----- DATA FOR PROCESSING

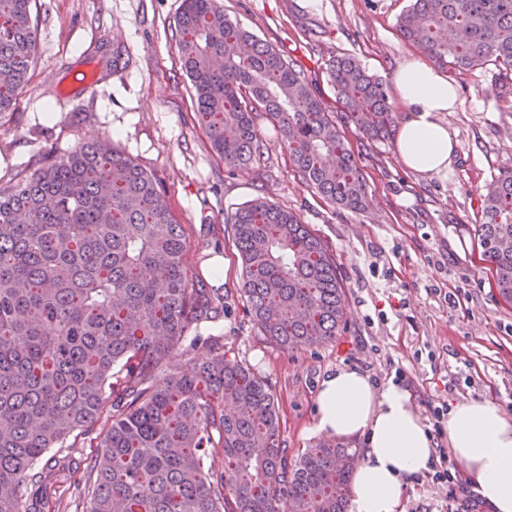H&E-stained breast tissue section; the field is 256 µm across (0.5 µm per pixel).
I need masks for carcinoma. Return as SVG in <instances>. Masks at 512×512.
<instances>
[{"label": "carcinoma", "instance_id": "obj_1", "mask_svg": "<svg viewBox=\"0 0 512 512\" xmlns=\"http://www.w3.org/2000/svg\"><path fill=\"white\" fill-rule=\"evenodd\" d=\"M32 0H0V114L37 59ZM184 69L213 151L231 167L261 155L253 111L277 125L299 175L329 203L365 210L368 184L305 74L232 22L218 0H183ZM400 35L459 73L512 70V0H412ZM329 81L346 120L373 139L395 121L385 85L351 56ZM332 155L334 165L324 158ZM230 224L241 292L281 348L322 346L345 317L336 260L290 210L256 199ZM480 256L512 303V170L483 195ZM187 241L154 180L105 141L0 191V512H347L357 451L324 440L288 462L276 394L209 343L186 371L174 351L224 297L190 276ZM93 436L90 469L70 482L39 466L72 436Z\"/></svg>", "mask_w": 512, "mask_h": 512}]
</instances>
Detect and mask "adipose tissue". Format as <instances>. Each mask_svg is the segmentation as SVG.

----------
----- DATA FOR PROCESSING

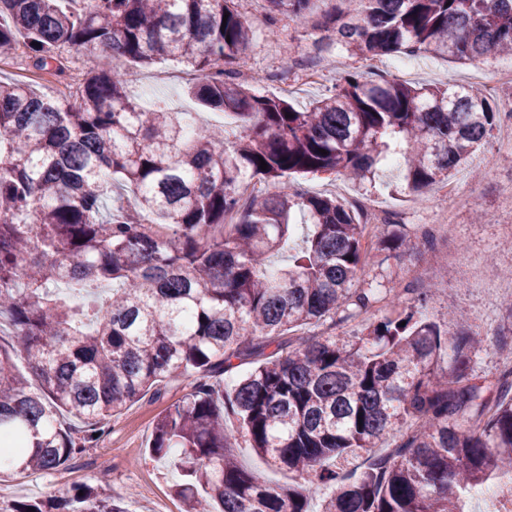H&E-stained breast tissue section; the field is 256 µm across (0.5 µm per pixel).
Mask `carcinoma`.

----------

All lines in the listing above from the line containing "I need masks" to the line containing "Detect and mask", inclusive, should be retyped exactly; no other lines should appear.

I need masks for carcinoma. Return as SVG in <instances>. Masks at 512×512.
<instances>
[{"label": "carcinoma", "instance_id": "obj_1", "mask_svg": "<svg viewBox=\"0 0 512 512\" xmlns=\"http://www.w3.org/2000/svg\"><path fill=\"white\" fill-rule=\"evenodd\" d=\"M32 0H0V114L37 59ZM184 69L213 151L231 167L261 155L253 111L277 125L299 175L329 203L365 210L368 184L305 74L232 22L218 0H183ZM400 35L459 73L512 70V0H412ZM329 81L346 120L373 139L395 121L385 85L351 56ZM332 155L334 165L324 158ZM230 224L241 292L281 348L322 346L345 317L336 260L290 210L256 199ZM480 256L512 303V170L483 195ZM187 241L154 180L105 141L0 191V512H347L357 451L324 440L288 462L276 394L209 343L186 371L174 351L224 297L190 276ZM93 436L90 469L70 482L39 466L72 436Z\"/></svg>", "mask_w": 512, "mask_h": 512}]
</instances>
Detect and mask "adipose tissue". Format as <instances>. Each mask_svg is the segmentation as SVG.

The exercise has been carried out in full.